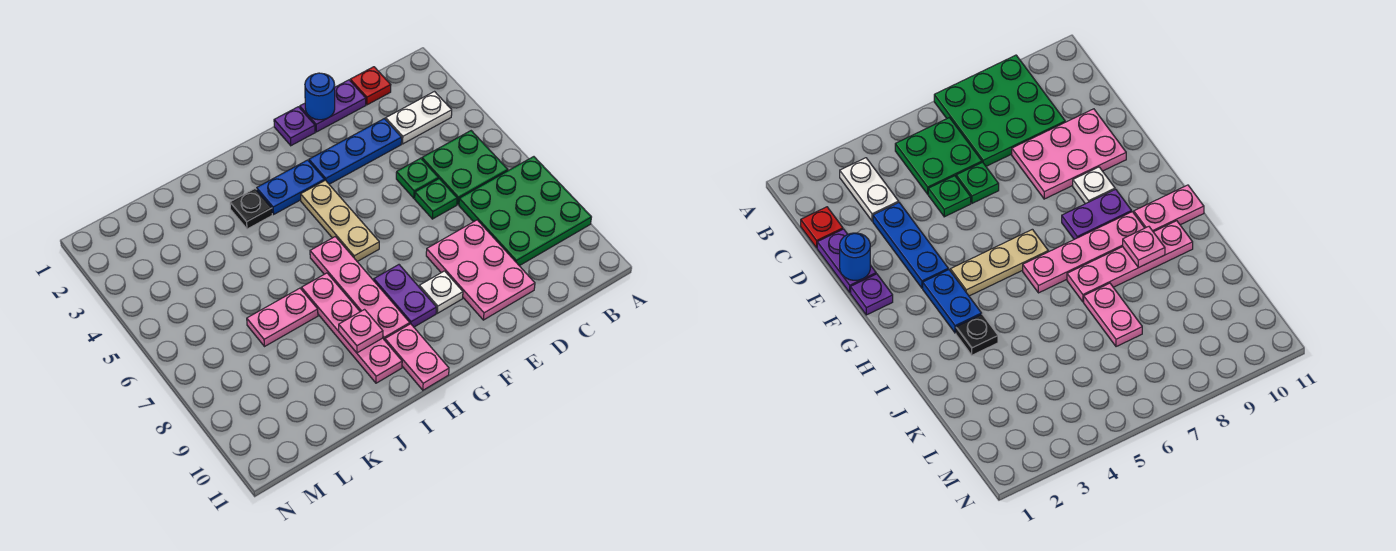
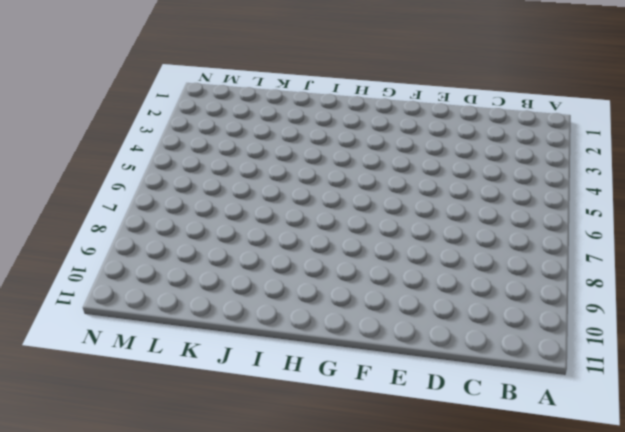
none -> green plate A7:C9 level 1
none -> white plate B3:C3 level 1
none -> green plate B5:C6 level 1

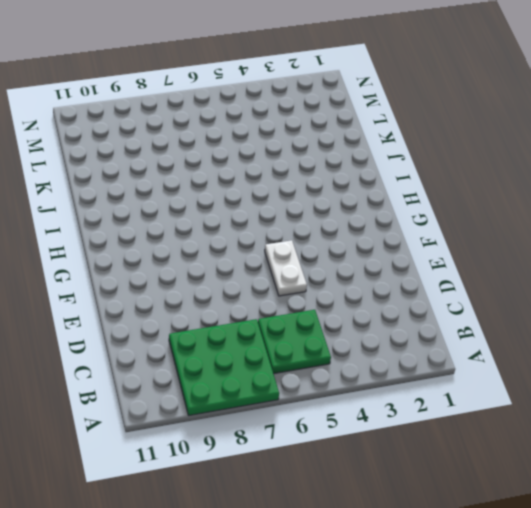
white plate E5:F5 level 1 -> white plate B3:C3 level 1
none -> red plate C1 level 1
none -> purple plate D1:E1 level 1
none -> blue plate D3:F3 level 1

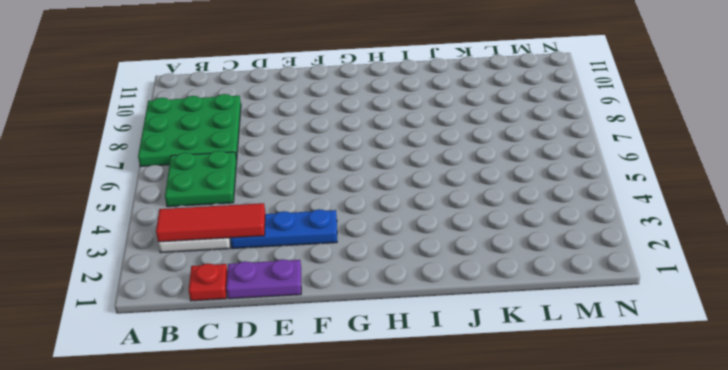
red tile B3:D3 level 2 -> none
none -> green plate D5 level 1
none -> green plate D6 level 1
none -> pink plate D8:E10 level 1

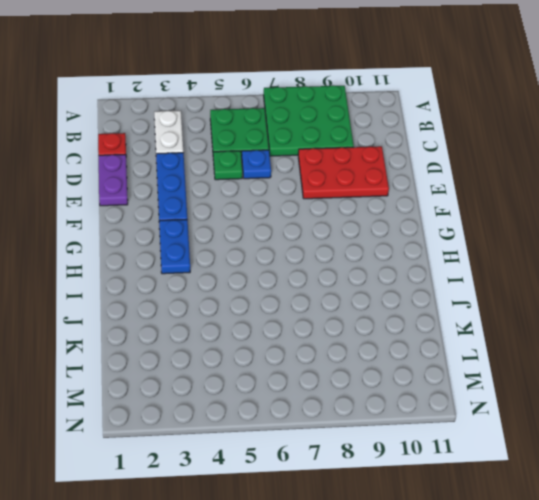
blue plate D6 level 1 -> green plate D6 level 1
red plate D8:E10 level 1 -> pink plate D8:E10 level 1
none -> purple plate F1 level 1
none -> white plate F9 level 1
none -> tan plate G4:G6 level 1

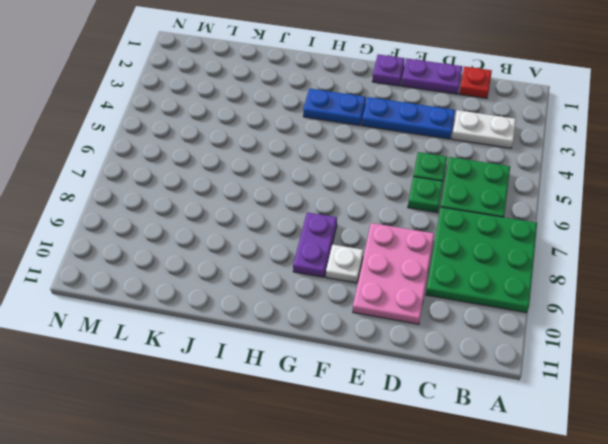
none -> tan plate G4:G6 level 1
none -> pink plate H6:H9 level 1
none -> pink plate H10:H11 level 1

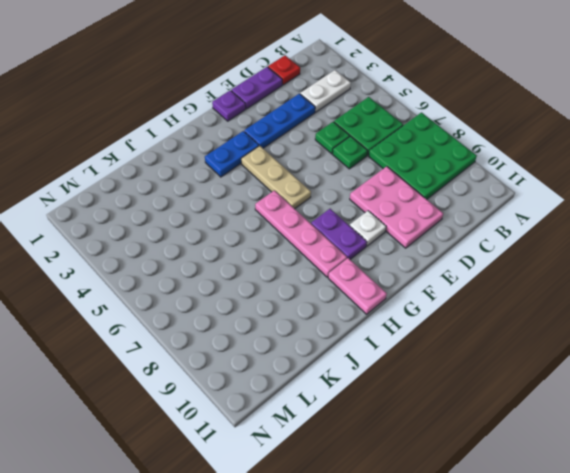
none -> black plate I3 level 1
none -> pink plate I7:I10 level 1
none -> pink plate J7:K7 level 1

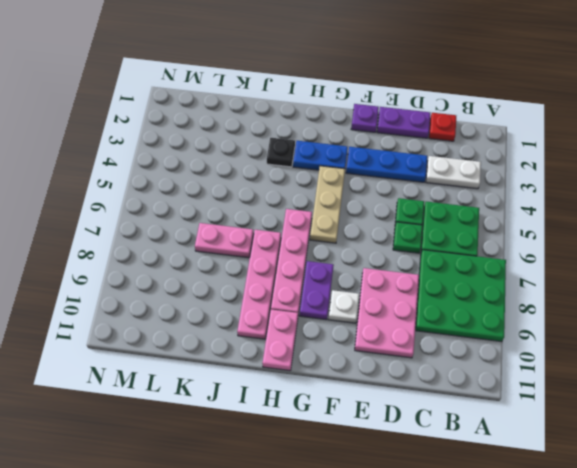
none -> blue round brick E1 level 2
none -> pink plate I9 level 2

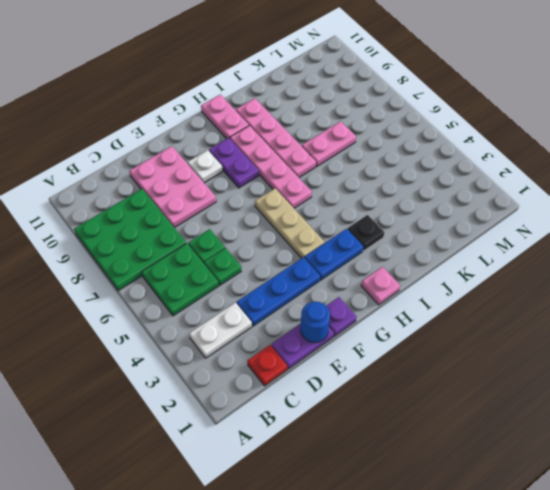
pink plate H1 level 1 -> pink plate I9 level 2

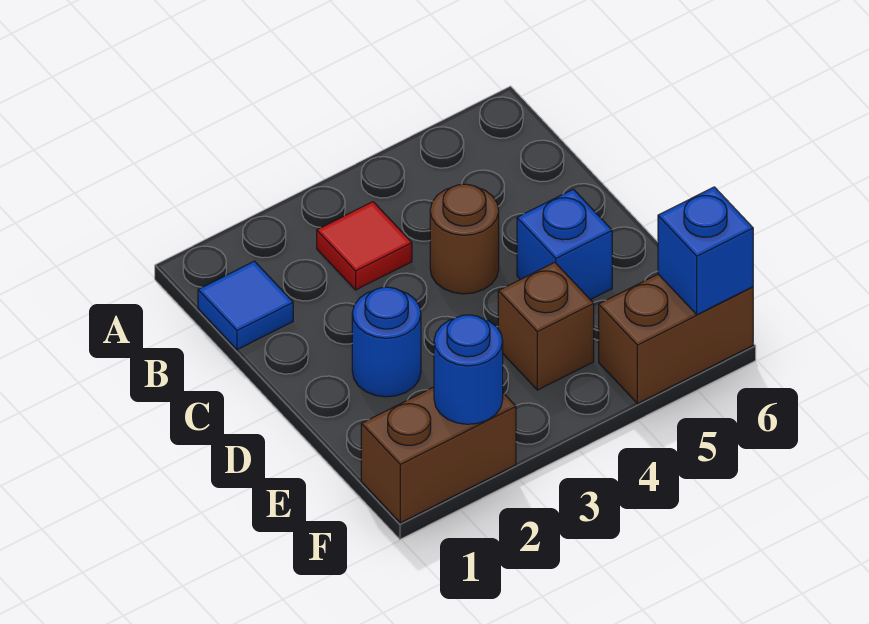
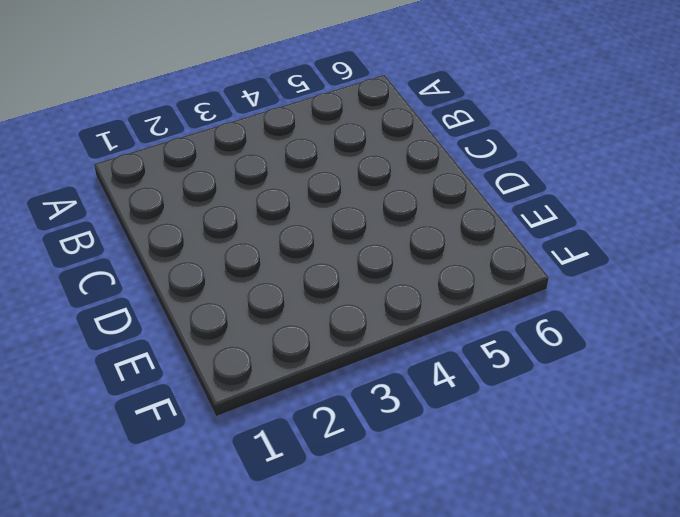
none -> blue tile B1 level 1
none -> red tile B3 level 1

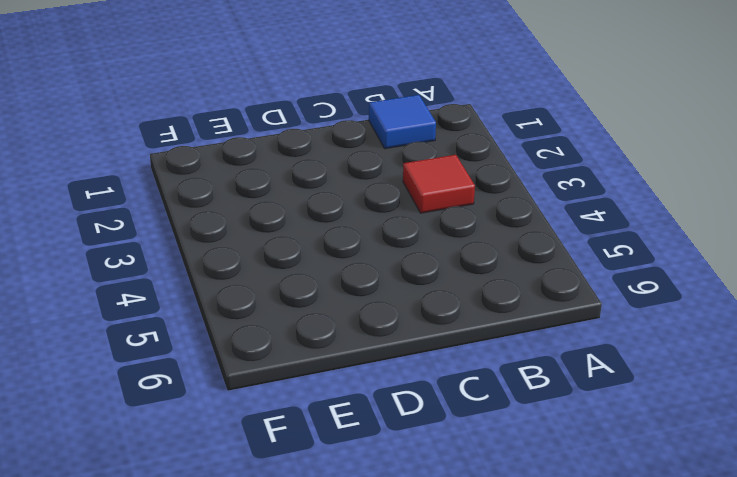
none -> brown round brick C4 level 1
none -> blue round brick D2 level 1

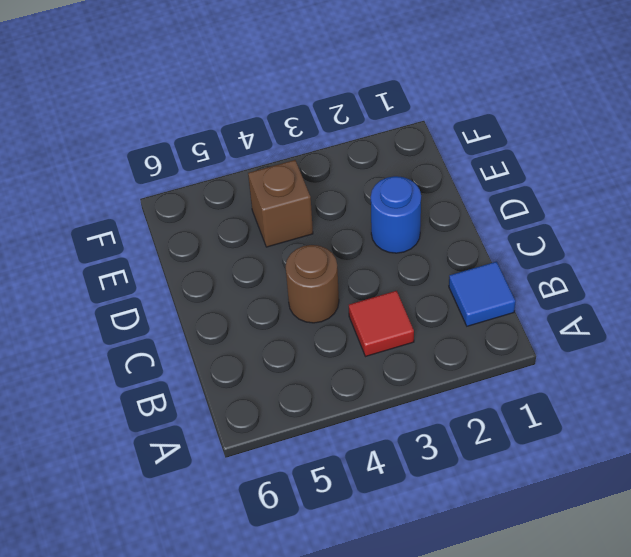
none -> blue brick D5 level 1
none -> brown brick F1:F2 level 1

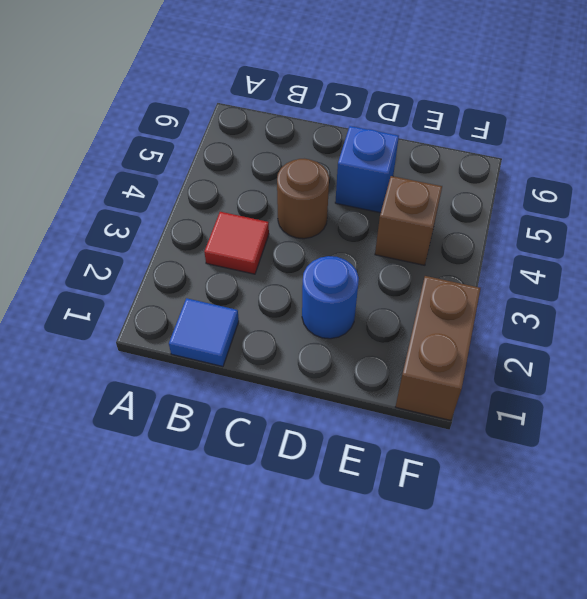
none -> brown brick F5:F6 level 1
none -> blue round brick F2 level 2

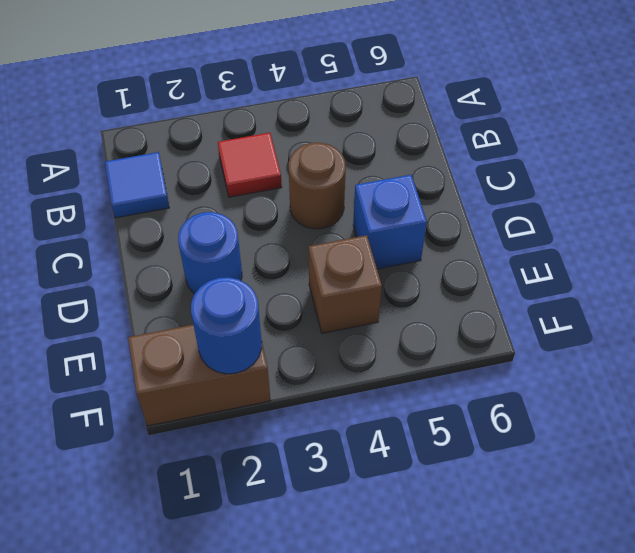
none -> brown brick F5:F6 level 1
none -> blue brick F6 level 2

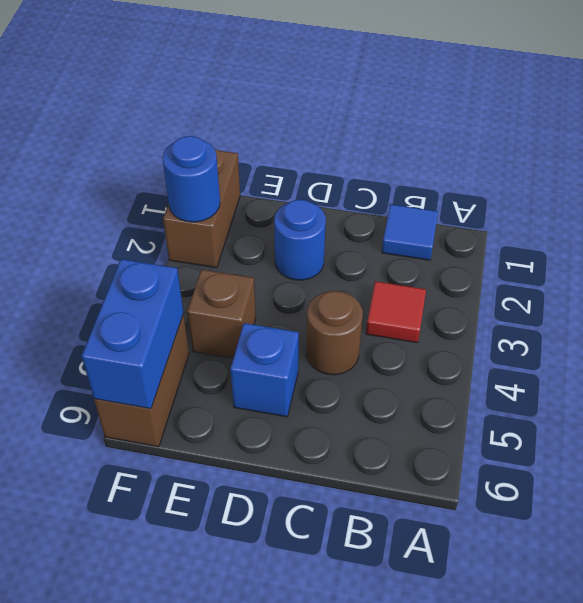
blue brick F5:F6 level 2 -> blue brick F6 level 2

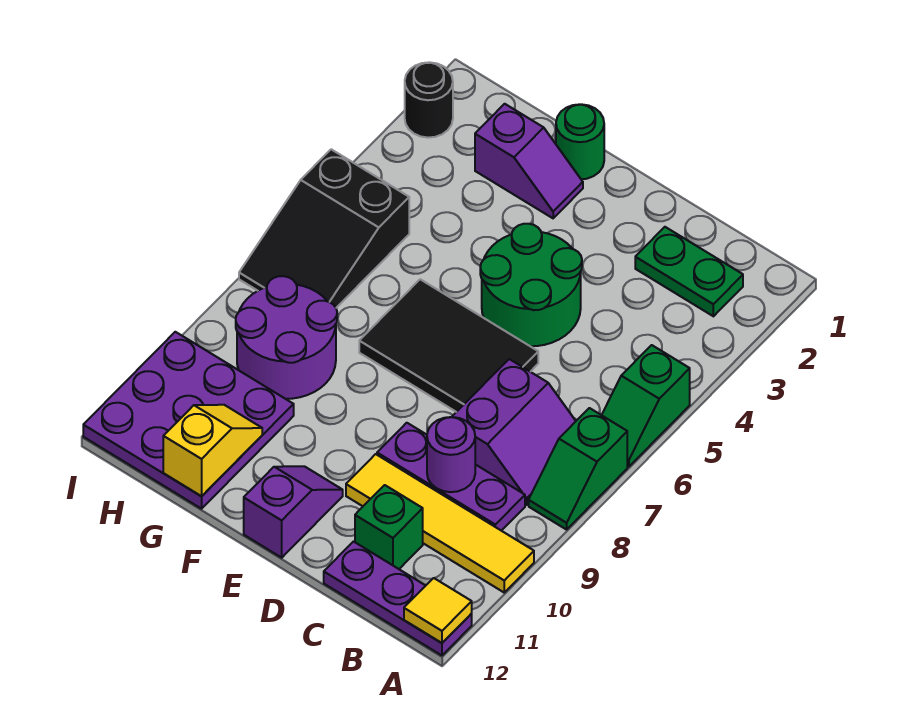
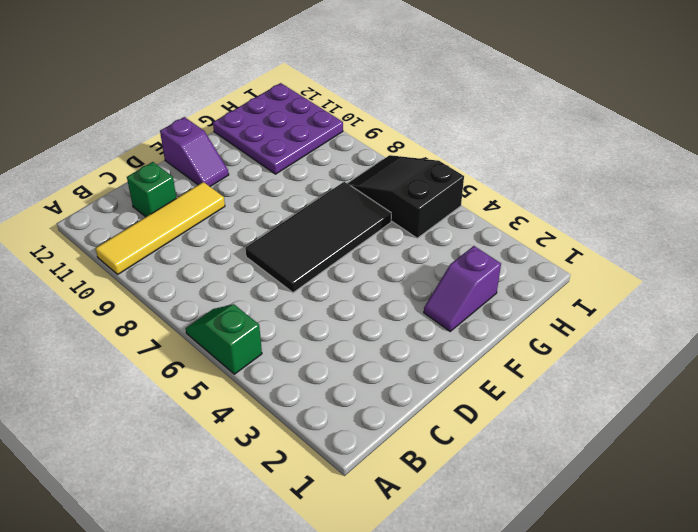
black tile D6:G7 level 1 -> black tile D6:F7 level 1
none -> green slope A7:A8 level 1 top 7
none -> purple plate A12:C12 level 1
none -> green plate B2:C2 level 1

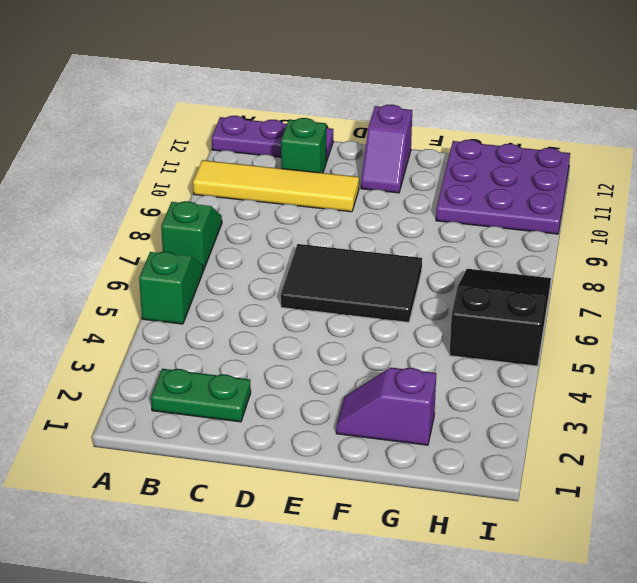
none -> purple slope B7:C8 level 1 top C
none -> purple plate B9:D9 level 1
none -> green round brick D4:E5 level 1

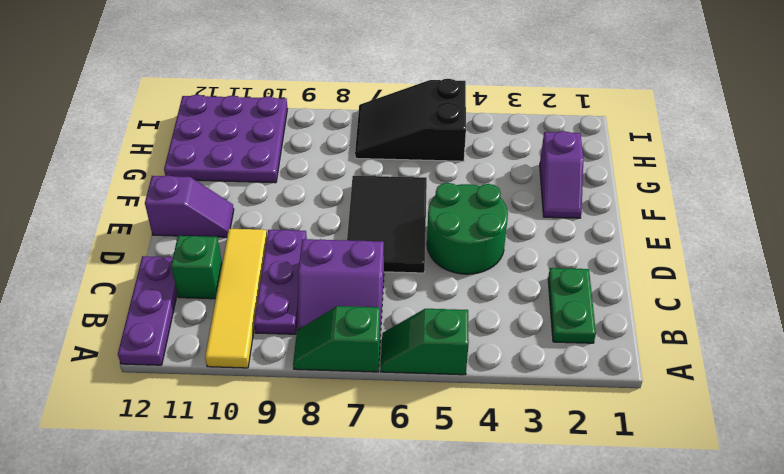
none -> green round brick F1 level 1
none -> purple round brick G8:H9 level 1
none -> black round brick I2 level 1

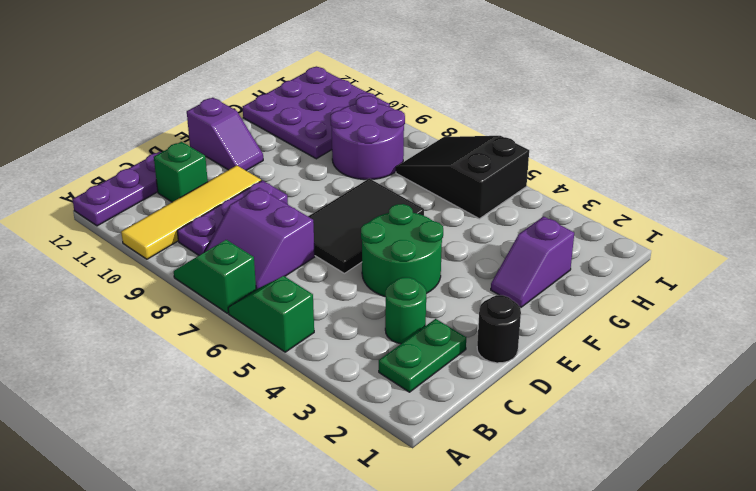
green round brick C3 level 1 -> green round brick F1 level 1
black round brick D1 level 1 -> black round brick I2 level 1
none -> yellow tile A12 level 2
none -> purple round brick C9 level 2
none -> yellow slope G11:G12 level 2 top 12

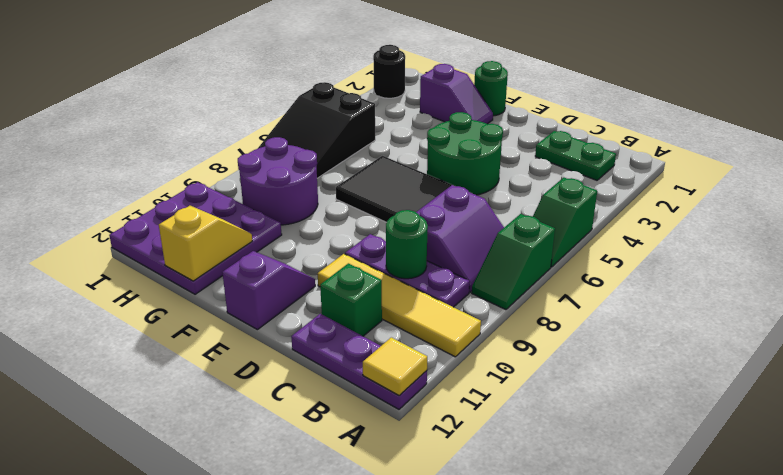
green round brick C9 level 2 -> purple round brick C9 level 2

*ABOUT THIS TASK:* Beginning with the line that contains "none -> pink plate I9 level 2", write out the remaining lines of the listing above through the last, exactly and only those, without pictures.

*EXPECTED ANSWER:*
none -> pink plate I9 level 2

pink plate H1 level 1 -> pink plate I9 level 2

none -> blue tile B1 level 1
none -> red tile B3 level 1

none -> brown round brick C4 level 1
none -> blue round brick D2 level 1

none -> blue brick D5 level 1
none -> brown brick F1:F2 level 1

none -> brown brick F5:F6 level 1
none -> blue round brick F2 level 2

none -> brown brick F5:F6 level 1
none -> blue brick F6 level 2

blue brick F5:F6 level 2 -> blue brick F6 level 2

black tile D6:G7 level 1 -> black tile D6:F7 level 1
none -> green slope A7:A8 level 1 top 7
none -> purple plate A12:C12 level 1
none -> green plate B2:C2 level 1

none -> purple slope B7:C8 level 1 top C
none -> purple plate B9:D9 level 1
none -> green round brick D4:E5 level 1

none -> green round brick F1 level 1
none -> purple round brick G8:H9 level 1
none -> black round brick I2 level 1

green round brick C3 level 1 -> green round brick F1 level 1
black round brick D1 level 1 -> black round brick I2 level 1
none -> yellow tile A12 level 2
none -> purple round brick C9 level 2
none -> yellow slope G11:G12 level 2 top 12

green round brick C9 level 2 -> purple round brick C9 level 2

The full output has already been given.